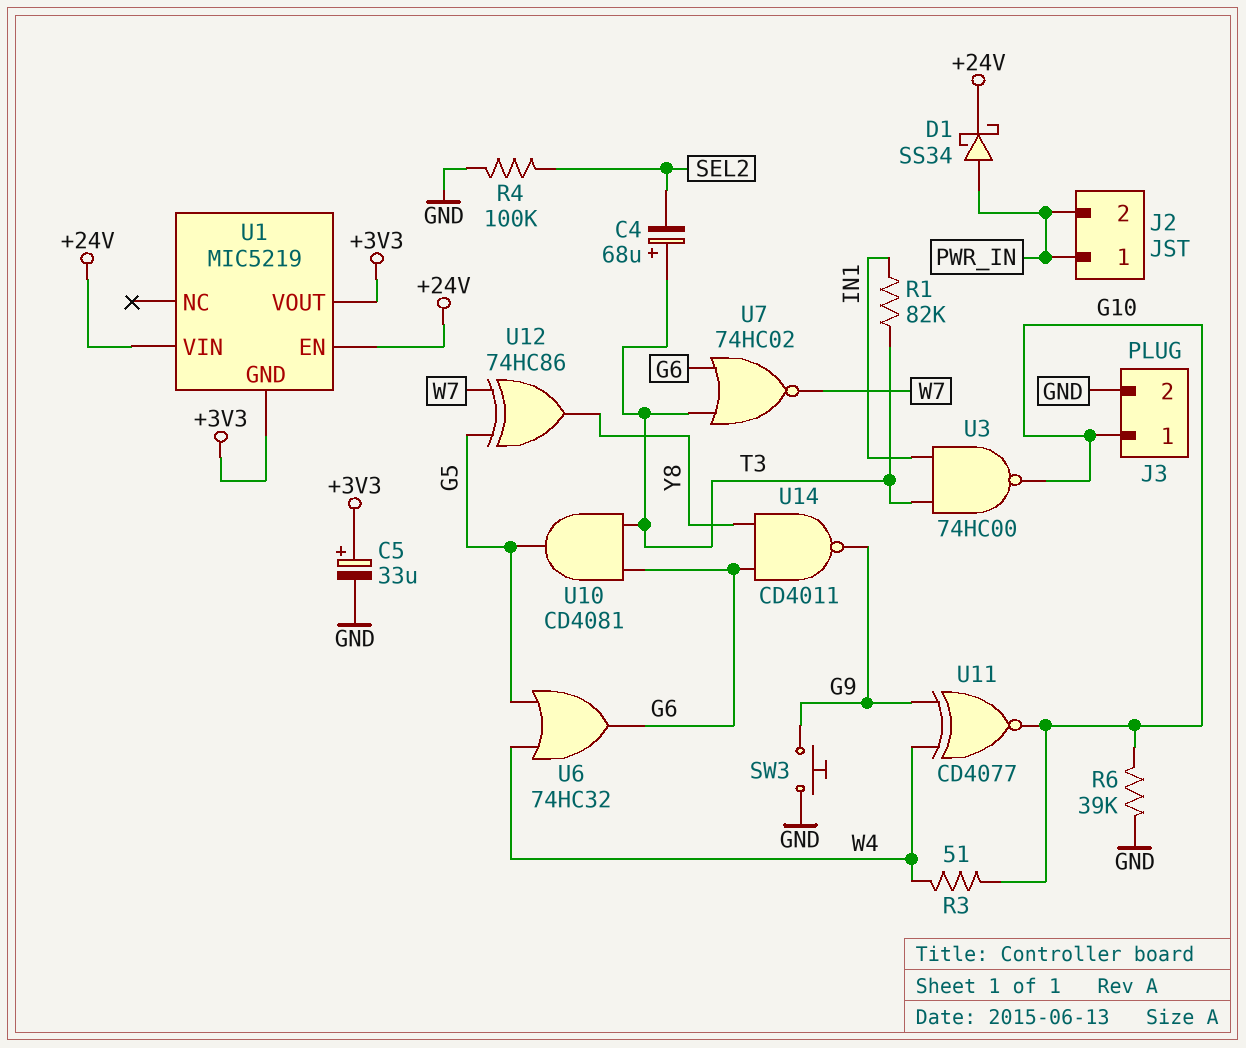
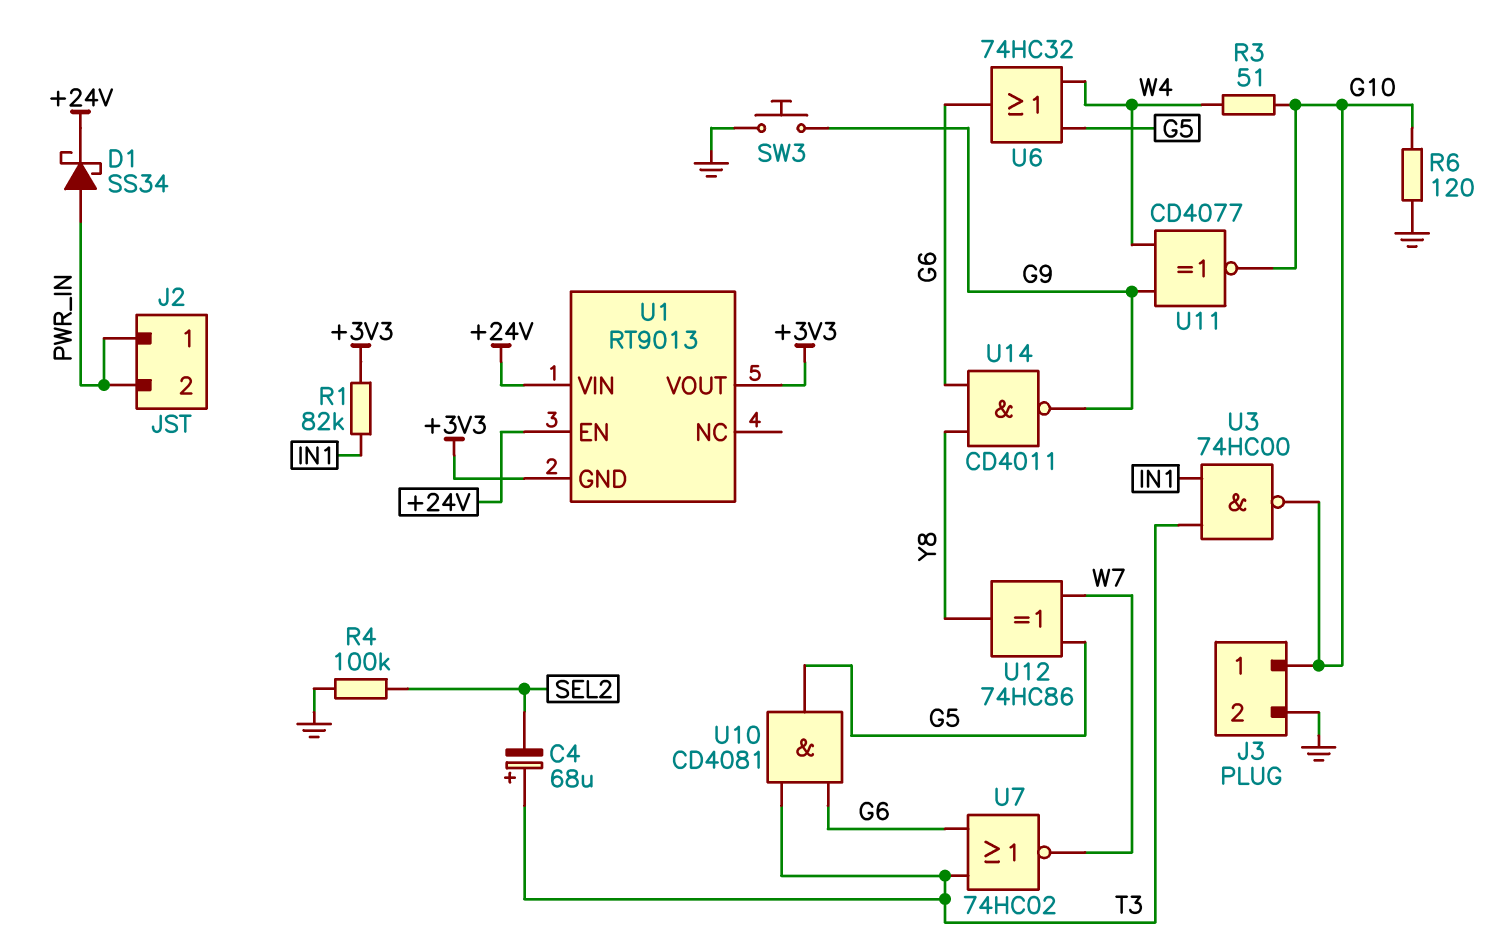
C5: 33uF (plus +3V3, minus GND) -> none
R1: 82k (IN1, T3) -> 82k (+3V3, IN1)
R6: 39k (G10, GND) -> 120 (G10, GND)
U1: MIC5219 -> RT9013

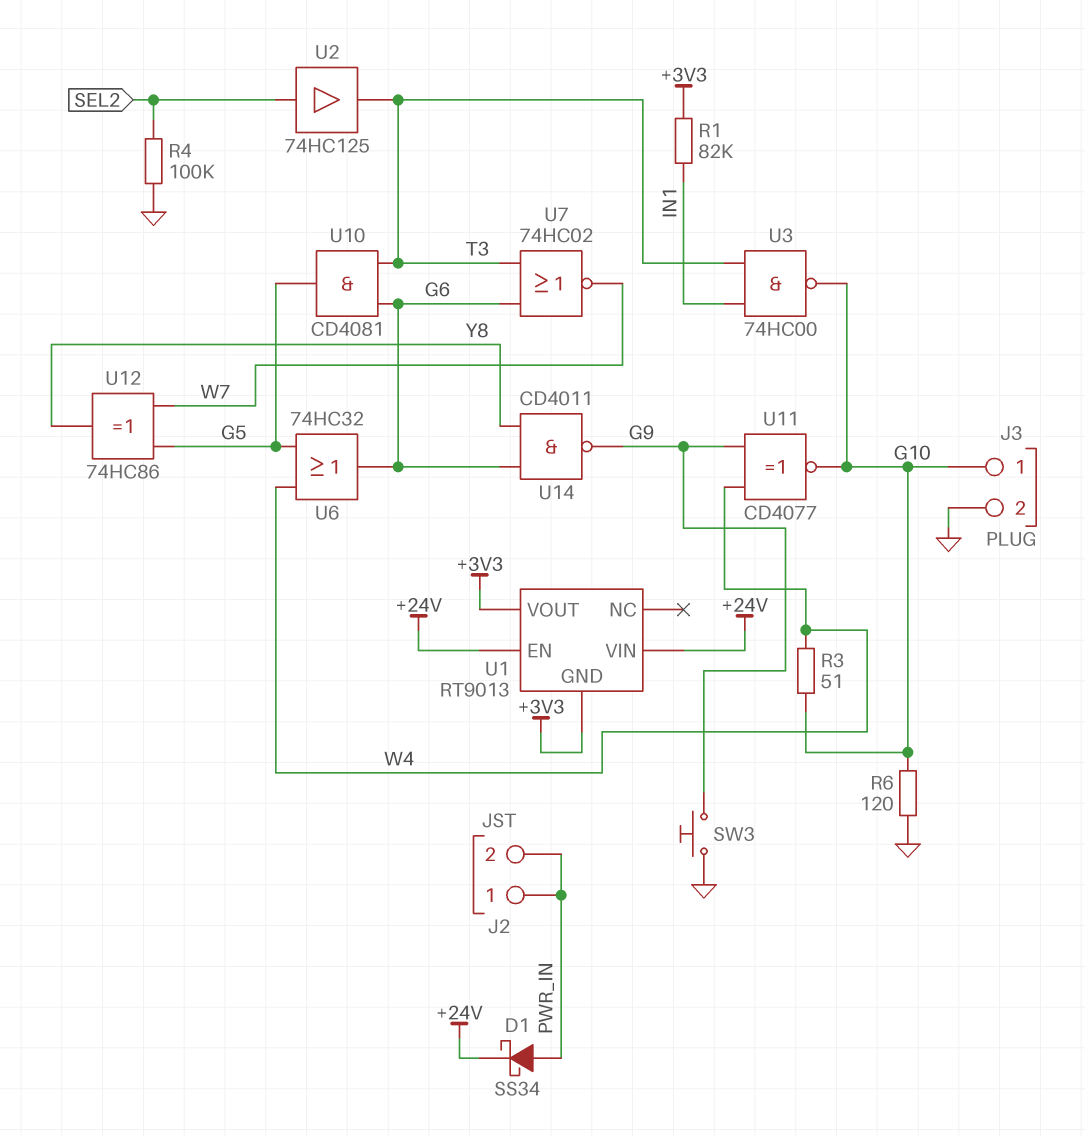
C4: 68uF (plus T3, minus SEL2) -> none
U2: none -> buffer 74HC125 (in SEL2, out T3)

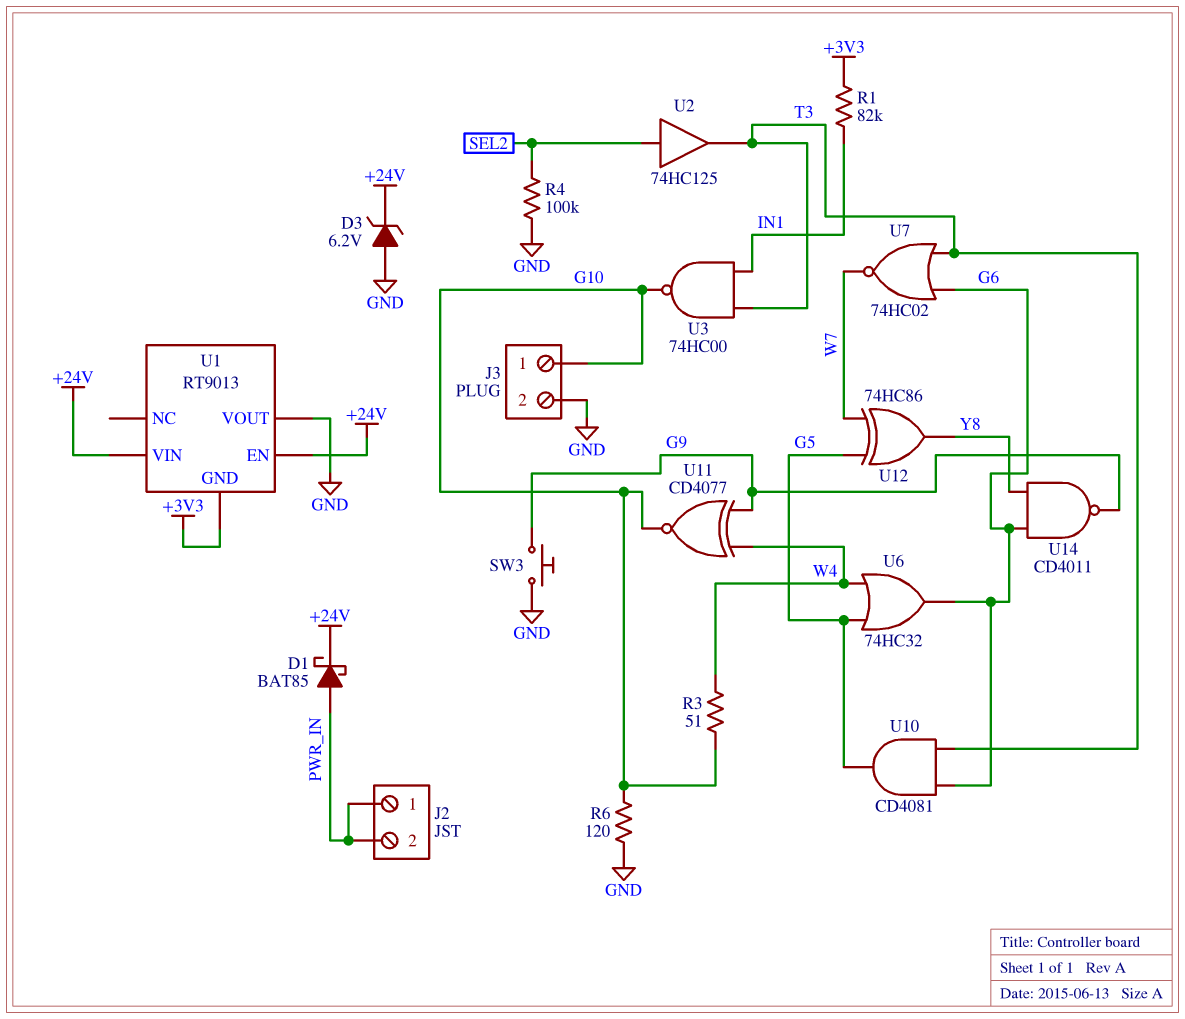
D1: schottky SS34 (A PWR_IN, K +24V) -> schottky BAT85 (A PWR_IN, K +24V)
D3: none -> zener 6.2V (A GND, K +24V)
U1 pin VOUT: +3V3 -> GND

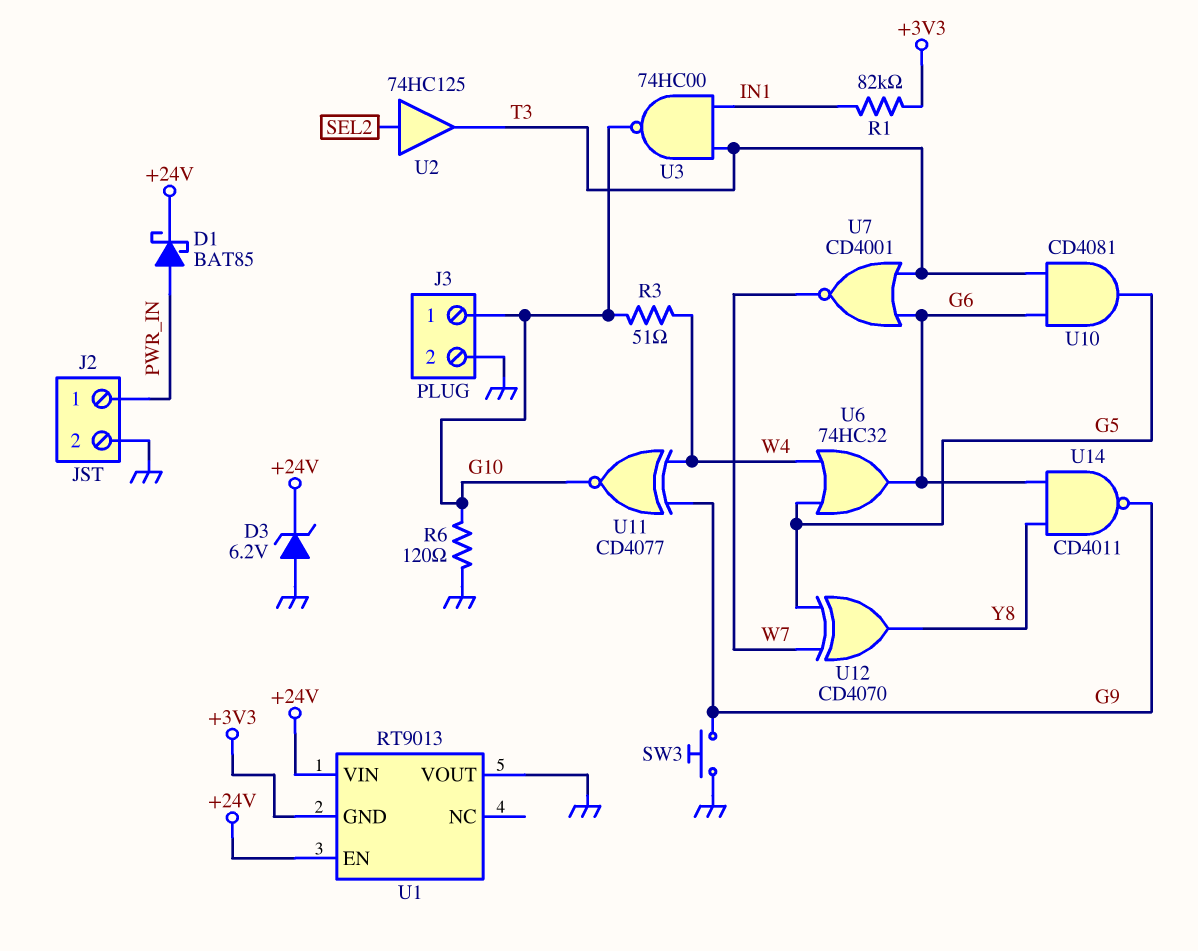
J2 pin 2: PWR_IN -> GND
R4: 100k (GND, SEL2) -> none
U7: NOR 74HC02 (in G6, in T3, out W7) -> NOR CD4001 (in G6, in T3, out W7)
U12: XOR 74HC86 (in G5, in W7, out Y8) -> XOR CD4070 (in G5, in W7, out Y8)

ASSIGNMENT
Check each line above for the string "plus", then copy the ones that have it.

EXERCISE ANSWER
C5: 33uF (plus +3V3, minus GND) -> none
C4: 68uF (plus T3, minus SEL2) -> none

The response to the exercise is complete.